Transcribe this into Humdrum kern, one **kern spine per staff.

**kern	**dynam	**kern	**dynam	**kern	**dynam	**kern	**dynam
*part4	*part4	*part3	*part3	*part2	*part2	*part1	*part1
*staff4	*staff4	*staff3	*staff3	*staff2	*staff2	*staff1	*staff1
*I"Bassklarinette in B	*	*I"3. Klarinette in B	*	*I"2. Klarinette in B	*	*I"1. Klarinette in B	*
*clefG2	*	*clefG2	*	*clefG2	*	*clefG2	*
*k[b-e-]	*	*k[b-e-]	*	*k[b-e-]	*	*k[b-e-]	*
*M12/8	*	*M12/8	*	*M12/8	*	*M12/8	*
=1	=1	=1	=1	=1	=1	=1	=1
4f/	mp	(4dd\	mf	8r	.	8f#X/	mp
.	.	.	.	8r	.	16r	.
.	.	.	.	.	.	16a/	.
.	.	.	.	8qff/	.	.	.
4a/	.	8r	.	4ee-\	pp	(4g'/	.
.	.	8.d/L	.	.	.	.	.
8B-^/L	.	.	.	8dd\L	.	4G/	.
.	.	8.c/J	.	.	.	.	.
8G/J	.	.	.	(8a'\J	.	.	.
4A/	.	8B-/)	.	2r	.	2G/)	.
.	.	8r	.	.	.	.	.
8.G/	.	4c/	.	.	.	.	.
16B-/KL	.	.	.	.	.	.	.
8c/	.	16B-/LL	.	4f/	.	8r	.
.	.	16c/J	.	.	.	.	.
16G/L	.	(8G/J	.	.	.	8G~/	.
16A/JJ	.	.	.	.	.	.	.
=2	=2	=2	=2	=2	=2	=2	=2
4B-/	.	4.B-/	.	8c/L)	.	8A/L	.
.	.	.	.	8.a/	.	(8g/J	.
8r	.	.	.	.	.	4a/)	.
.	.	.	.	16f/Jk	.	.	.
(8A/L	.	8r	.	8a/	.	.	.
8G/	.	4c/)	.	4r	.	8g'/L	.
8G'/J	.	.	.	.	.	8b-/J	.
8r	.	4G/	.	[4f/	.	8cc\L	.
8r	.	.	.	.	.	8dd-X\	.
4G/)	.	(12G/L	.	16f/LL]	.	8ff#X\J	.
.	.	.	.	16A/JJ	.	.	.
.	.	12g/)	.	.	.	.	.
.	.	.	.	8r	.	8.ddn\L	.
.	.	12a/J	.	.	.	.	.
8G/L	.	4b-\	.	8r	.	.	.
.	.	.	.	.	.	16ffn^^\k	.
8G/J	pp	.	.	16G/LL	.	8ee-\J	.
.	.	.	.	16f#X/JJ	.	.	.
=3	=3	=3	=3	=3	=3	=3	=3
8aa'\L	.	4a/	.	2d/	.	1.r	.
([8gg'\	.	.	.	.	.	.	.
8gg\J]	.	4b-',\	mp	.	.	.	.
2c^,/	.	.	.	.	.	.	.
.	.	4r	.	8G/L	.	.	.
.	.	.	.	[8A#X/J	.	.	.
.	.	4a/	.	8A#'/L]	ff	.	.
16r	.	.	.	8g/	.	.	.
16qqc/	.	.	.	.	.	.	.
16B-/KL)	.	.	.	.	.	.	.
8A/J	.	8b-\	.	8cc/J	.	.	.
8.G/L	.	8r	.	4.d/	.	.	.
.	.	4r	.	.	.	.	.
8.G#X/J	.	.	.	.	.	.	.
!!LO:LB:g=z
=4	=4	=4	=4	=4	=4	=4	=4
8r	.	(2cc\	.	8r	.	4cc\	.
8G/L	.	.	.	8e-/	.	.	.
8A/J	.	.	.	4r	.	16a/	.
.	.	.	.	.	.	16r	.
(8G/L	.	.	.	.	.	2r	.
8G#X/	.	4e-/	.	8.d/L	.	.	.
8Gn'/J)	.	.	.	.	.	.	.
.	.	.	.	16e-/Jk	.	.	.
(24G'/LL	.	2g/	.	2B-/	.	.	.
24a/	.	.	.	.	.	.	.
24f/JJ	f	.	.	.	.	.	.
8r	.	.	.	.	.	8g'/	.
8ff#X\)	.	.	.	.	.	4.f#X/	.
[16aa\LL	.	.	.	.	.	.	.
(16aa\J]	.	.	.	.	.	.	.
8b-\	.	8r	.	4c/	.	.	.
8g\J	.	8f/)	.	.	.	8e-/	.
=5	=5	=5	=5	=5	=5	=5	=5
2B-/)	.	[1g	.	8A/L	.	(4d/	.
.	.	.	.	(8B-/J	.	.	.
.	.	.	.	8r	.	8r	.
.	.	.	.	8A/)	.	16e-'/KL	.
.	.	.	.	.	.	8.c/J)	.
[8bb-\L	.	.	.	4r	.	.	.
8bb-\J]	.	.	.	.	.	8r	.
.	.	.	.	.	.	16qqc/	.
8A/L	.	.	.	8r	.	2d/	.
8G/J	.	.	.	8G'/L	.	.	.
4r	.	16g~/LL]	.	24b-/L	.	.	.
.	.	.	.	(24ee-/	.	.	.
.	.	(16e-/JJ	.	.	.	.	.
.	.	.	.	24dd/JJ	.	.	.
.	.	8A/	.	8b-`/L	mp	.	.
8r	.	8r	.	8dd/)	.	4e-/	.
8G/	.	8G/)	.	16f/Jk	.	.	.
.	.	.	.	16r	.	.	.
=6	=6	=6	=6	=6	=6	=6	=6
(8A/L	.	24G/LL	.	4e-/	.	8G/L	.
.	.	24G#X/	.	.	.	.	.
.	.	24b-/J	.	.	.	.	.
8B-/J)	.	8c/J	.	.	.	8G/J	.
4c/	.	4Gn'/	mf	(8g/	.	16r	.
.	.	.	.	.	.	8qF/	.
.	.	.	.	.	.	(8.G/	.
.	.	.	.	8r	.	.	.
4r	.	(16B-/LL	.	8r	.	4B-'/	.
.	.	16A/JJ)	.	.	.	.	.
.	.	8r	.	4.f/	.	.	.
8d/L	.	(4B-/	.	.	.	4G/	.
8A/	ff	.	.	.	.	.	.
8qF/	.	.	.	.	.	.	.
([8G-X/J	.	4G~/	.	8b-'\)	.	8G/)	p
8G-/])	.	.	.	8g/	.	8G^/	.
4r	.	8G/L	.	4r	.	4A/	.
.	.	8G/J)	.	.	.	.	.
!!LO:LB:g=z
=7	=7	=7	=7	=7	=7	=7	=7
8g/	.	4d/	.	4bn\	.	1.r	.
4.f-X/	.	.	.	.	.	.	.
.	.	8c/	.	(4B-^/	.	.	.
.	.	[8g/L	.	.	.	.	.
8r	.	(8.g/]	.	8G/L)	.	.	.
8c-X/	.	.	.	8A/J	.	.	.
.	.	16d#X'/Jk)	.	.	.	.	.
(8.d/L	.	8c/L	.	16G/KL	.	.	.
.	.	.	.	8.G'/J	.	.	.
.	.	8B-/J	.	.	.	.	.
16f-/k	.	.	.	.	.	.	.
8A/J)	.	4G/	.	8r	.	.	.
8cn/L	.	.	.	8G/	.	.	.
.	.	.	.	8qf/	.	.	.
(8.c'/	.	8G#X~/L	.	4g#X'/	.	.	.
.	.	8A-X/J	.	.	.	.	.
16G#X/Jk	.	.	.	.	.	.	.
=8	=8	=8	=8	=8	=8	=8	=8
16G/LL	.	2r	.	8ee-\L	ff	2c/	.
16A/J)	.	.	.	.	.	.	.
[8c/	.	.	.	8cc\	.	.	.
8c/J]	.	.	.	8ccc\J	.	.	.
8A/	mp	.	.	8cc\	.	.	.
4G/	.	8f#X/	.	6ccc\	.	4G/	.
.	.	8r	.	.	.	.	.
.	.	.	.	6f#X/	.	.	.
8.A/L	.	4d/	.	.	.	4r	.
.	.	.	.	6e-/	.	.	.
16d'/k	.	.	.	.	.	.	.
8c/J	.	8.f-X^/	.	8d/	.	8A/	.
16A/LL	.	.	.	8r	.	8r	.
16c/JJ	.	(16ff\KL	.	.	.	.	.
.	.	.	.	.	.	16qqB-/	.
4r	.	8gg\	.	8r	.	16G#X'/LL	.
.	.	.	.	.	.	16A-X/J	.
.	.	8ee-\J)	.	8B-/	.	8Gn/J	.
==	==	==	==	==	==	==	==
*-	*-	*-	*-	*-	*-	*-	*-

^^^^

IL COMPITO: Elenca, copiandole per intero, tutte le righe dell'elenco in cui compare la stringa "kern".

SOLUZIONE COMPLETA:
Transcribe this into Humdrum kern, one **kern spine per staff.
**kern	**dynam	**kern	**dynam	**kern	**dynam	**kern	**dynam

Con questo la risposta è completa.